(Object state change records)
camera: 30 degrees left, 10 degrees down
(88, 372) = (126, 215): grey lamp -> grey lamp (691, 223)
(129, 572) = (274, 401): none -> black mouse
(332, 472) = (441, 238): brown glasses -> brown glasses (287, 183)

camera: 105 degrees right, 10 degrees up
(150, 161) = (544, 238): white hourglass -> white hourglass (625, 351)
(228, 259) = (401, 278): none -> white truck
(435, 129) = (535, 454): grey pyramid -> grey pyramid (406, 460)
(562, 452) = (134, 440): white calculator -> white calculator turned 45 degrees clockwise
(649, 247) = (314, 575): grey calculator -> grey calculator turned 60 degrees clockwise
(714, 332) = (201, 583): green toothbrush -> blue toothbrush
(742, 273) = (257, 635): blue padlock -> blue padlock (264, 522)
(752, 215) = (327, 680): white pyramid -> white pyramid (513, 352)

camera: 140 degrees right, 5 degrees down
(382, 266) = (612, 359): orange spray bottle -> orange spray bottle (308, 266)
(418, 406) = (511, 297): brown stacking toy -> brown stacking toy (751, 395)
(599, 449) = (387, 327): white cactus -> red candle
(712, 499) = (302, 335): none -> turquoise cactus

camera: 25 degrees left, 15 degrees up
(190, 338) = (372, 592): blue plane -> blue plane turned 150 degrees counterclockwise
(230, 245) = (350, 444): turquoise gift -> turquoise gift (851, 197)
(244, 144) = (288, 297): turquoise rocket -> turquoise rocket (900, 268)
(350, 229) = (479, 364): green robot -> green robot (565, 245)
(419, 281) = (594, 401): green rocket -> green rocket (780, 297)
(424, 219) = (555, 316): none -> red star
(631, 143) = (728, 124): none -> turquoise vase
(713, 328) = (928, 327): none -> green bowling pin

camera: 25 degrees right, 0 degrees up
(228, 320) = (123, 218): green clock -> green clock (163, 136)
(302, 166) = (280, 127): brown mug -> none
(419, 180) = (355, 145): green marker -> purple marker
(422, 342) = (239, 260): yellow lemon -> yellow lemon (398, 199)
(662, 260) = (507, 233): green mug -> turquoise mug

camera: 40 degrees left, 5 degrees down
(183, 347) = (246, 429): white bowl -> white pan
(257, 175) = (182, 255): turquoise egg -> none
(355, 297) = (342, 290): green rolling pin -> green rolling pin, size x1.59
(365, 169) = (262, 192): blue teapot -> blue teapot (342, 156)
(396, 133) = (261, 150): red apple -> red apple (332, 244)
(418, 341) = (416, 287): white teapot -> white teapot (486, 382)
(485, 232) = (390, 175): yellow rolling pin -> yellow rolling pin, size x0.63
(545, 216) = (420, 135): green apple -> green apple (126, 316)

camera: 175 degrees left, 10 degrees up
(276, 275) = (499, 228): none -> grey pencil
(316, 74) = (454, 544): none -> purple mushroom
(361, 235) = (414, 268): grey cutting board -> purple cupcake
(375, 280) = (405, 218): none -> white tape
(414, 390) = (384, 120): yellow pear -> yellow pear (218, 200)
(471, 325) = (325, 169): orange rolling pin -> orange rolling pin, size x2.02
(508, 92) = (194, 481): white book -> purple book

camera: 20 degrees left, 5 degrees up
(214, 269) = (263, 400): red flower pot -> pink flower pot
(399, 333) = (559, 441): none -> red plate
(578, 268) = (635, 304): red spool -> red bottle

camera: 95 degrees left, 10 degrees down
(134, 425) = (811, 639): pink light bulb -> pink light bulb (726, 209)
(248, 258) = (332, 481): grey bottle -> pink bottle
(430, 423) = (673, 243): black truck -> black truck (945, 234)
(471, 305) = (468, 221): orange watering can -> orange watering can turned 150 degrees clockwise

TASK BRIEF
Would you copy out each record precisely as it stands?

TASK RESPONSE
camera: 30 degrees left, 10 degrees down
(88, 372) = (126, 215): grey lamp -> grey lamp (691, 223)
(129, 572) = (274, 401): none -> black mouse
(332, 472) = (441, 238): brown glasses -> brown glasses (287, 183)

camera: 105 degrees right, 10 degrees up
(150, 161) = (544, 238): white hourglass -> white hourglass (625, 351)
(228, 259) = (401, 278): none -> white truck
(435, 129) = (535, 454): grey pyramid -> grey pyramid (406, 460)
(562, 452) = (134, 440): white calculator -> white calculator turned 45 degrees clockwise
(649, 247) = (314, 575): grey calculator -> grey calculator turned 60 degrees clockwise
(714, 332) = (201, 583): green toothbrush -> blue toothbrush
(742, 273) = (257, 635): blue padlock -> blue padlock (264, 522)
(752, 215) = (327, 680): white pyramid -> white pyramid (513, 352)

camera: 140 degrees right, 5 degrees down
(382, 266) = (612, 359): orange spray bottle -> orange spray bottle (308, 266)
(418, 406) = (511, 297): brown stacking toy -> brown stacking toy (751, 395)
(599, 449) = (387, 327): white cactus -> red candle
(712, 499) = (302, 335): none -> turquoise cactus

camera: 25 degrees left, 15 degrees up
(190, 338) = (372, 592): blue plane -> blue plane turned 150 degrees counterclockwise
(230, 245) = (350, 444): turquoise gift -> turquoise gift (851, 197)
(244, 144) = (288, 297): turquoise rocket -> turquoise rocket (900, 268)
(350, 229) = (479, 364): green robot -> green robot (565, 245)
(419, 281) = (594, 401): green rocket -> green rocket (780, 297)
(424, 219) = (555, 316): none -> red star
(631, 143) = (728, 124): none -> turquoise vase
(713, 328) = (928, 327): none -> green bowling pin

camera: 25 degrees right, 0 degrees up
(228, 320) = (123, 218): green clock -> green clock (163, 136)
(302, 166) = (280, 127): brown mug -> none
(419, 180) = (355, 145): green marker -> purple marker
(422, 342) = (239, 260): yellow lemon -> yellow lemon (398, 199)
(662, 260) = (507, 233): green mug -> turquoise mug

camera: 40 degrees left, 5 degrees down
(183, 347) = (246, 429): white bowl -> white pan
(257, 175) = (182, 255): turquoise egg -> none
(355, 297) = (342, 290): green rolling pin -> green rolling pin, size x1.59
(365, 169) = (262, 192): blue teapot -> blue teapot (342, 156)
(396, 133) = (261, 150): red apple -> red apple (332, 244)
(418, 341) = (416, 287): white teapot -> white teapot (486, 382)
(485, 232) = (390, 175): yellow rolling pin -> yellow rolling pin, size x0.63
(545, 216) = (420, 135): green apple -> green apple (126, 316)

camera: 175 degrees left, 10 degrees up
(276, 275) = (499, 228): none -> grey pencil
(316, 74) = (454, 544): none -> purple mushroom
(361, 235) = (414, 268): grey cutting board -> purple cupcake
(375, 280) = (405, 218): none -> white tape
(414, 390) = (384, 120): yellow pear -> yellow pear (218, 200)
(471, 325) = (325, 169): orange rolling pin -> orange rolling pin, size x2.02
(508, 92) = (194, 481): white book -> purple book

camera: 20 degrees left, 5 degrees up
(214, 269) = (263, 400): red flower pot -> pink flower pot
(399, 333) = (559, 441): none -> red plate
(578, 268) = (635, 304): red spool -> red bottle

camera: 95 degrees left, 10 degrees down
(134, 425) = (811, 639): pink light bulb -> pink light bulb (726, 209)
(248, 258) = (332, 481): grey bottle -> pink bottle
(430, 423) = (673, 243): black truck -> black truck (945, 234)
(471, 305) = (468, 221): orange watering can -> orange watering can turned 150 degrees clockwise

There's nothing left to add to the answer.